> The task:
Only lines containing the word "triangle" belong in the answer; copy each one from the records.

[Extracted records]

....

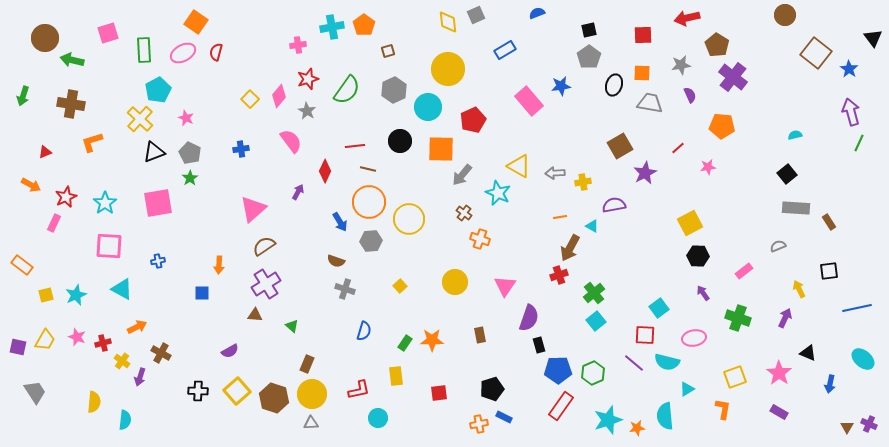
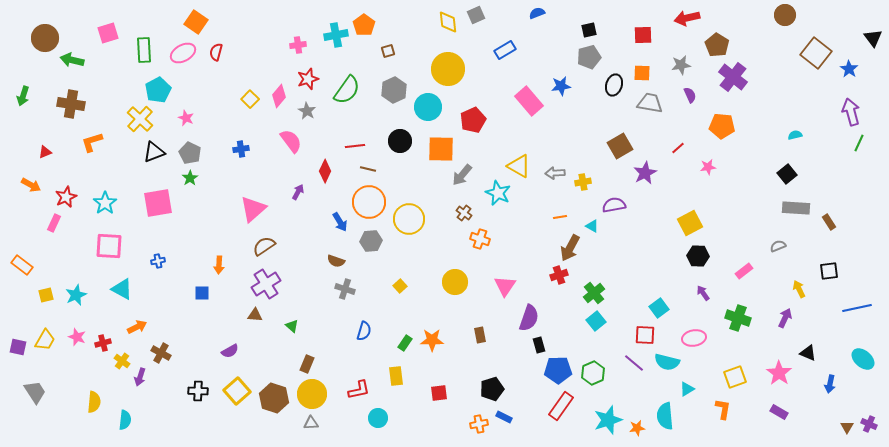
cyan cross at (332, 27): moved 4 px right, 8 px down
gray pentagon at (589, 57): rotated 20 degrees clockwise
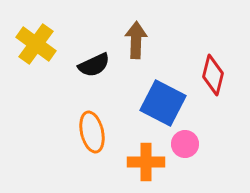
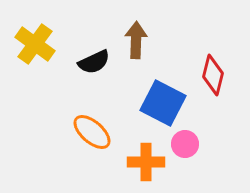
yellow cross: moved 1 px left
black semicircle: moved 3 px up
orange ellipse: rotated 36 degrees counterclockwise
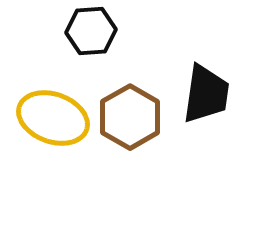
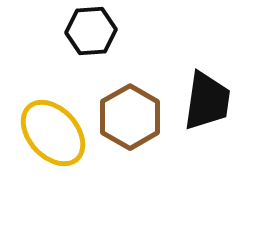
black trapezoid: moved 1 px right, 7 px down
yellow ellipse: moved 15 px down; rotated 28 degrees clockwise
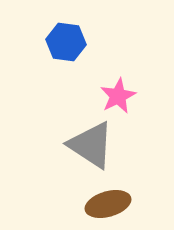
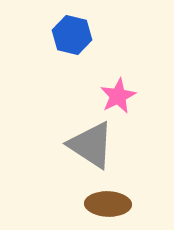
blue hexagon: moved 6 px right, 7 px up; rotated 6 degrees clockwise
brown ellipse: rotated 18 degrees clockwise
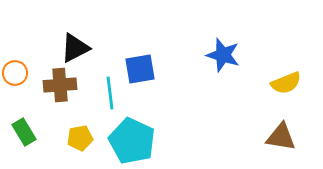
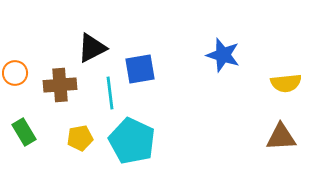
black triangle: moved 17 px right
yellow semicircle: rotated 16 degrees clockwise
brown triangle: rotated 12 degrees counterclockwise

....

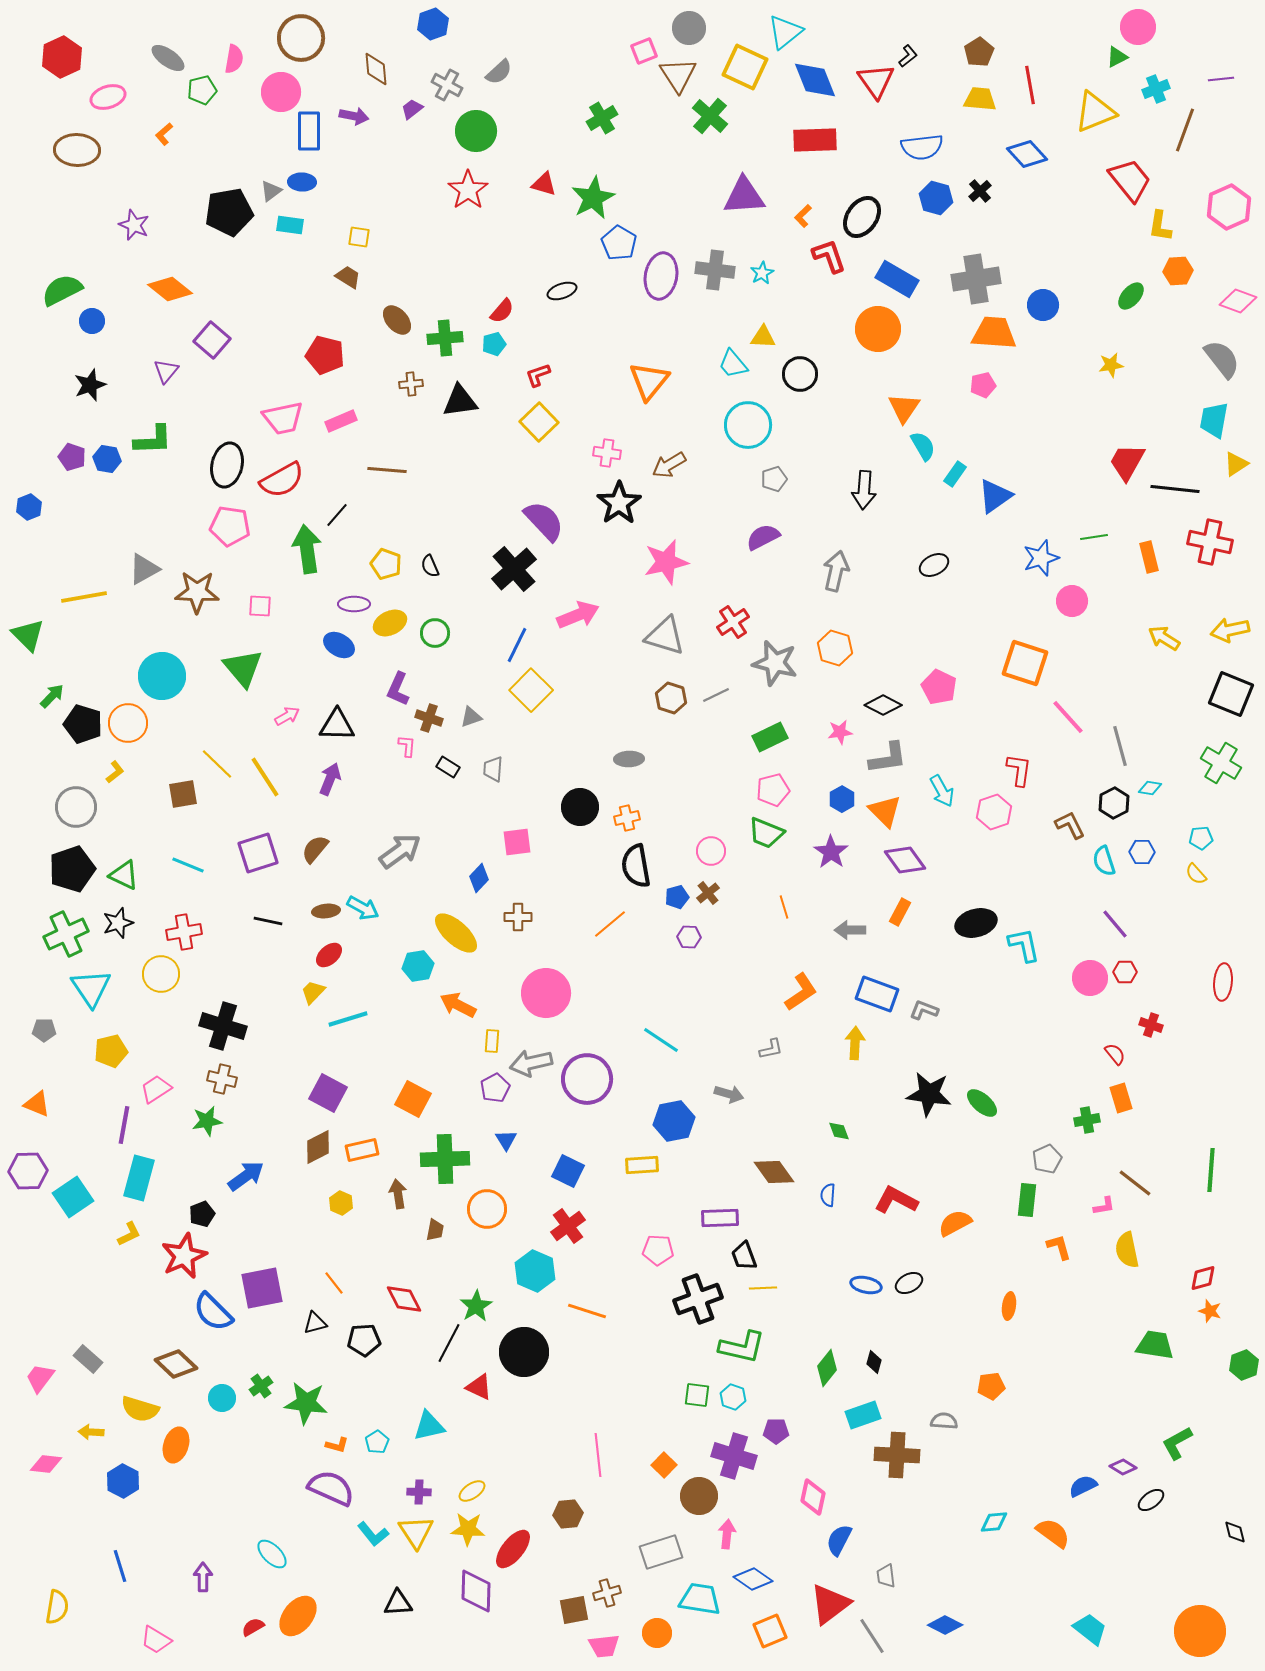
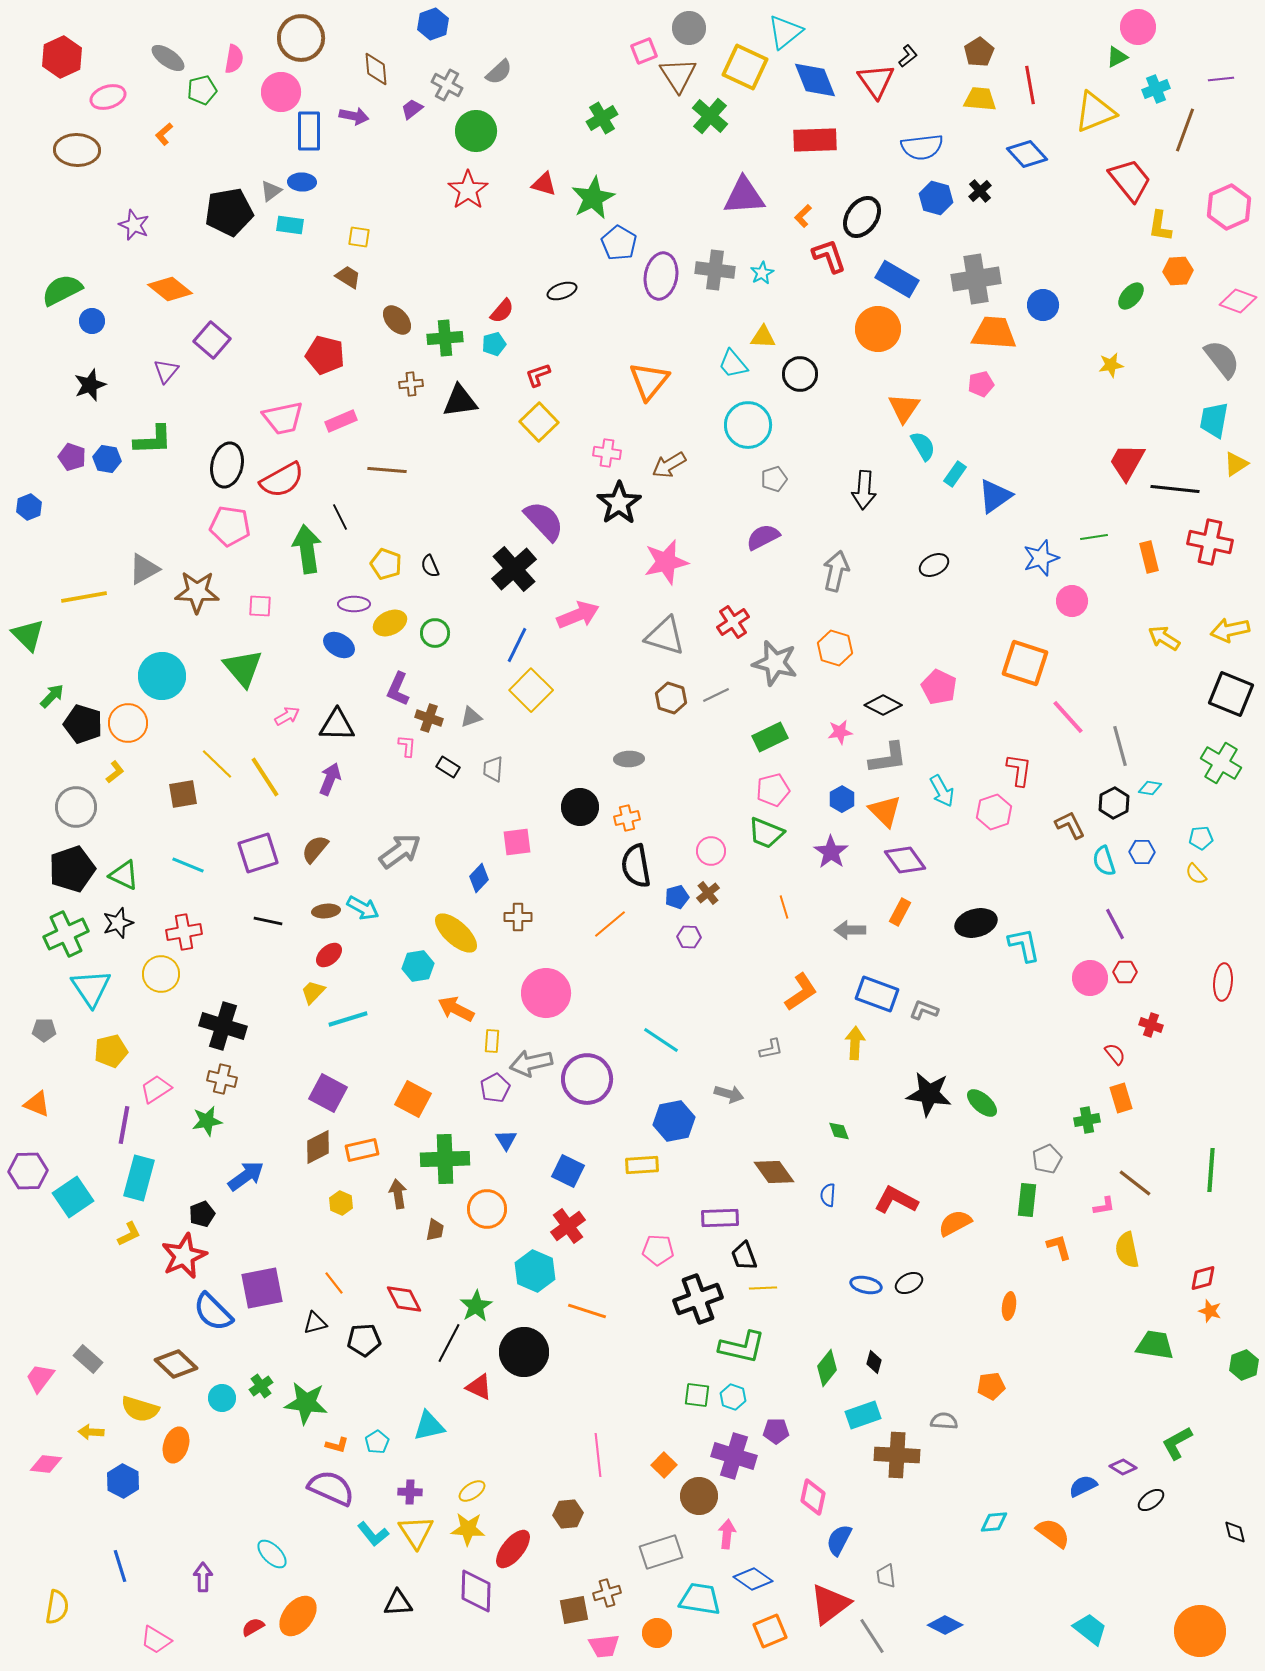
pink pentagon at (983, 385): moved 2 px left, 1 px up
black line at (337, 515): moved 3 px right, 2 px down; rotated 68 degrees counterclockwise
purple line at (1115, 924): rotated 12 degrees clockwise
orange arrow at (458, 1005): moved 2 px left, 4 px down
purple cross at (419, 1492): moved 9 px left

....

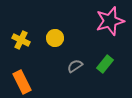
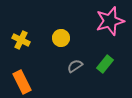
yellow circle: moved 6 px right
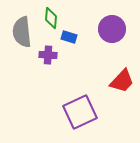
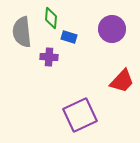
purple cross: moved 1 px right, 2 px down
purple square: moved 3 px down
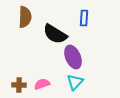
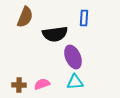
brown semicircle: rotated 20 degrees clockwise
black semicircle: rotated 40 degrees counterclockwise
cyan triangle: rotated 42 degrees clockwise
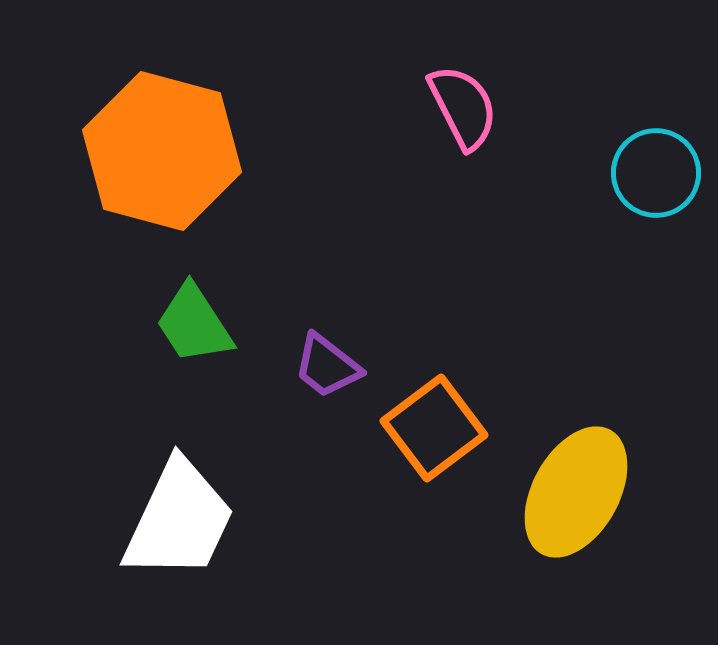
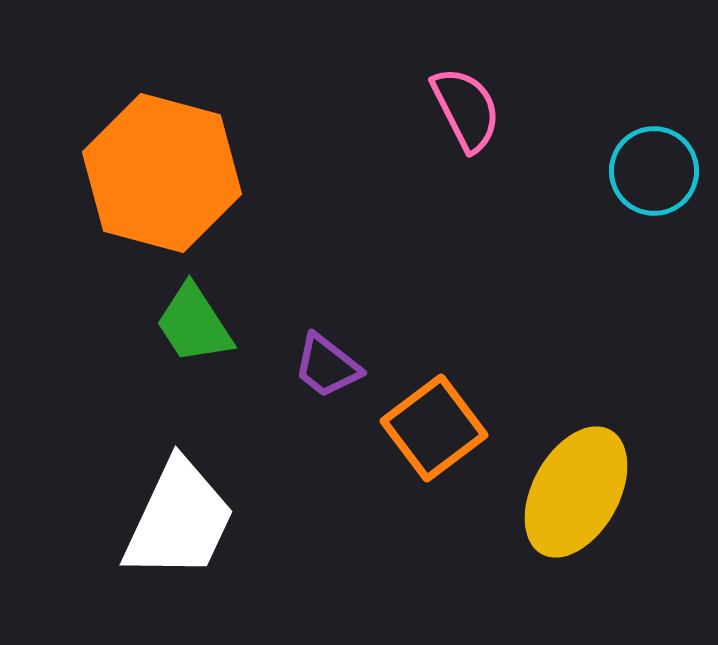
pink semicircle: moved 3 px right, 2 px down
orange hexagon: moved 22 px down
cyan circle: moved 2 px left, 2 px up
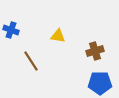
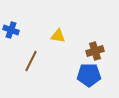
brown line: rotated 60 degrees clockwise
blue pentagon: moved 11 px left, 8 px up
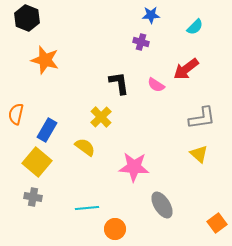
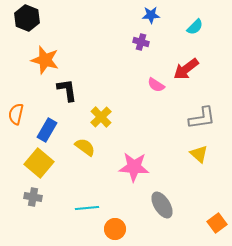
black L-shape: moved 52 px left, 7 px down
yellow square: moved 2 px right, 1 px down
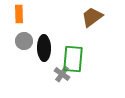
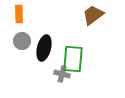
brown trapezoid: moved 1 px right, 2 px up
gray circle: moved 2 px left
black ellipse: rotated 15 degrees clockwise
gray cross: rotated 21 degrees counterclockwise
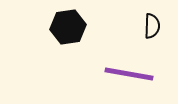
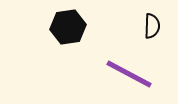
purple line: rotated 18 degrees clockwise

....

> Solution to this task:
black triangle: moved 17 px right
brown triangle: rotated 12 degrees counterclockwise
cyan triangle: rotated 42 degrees clockwise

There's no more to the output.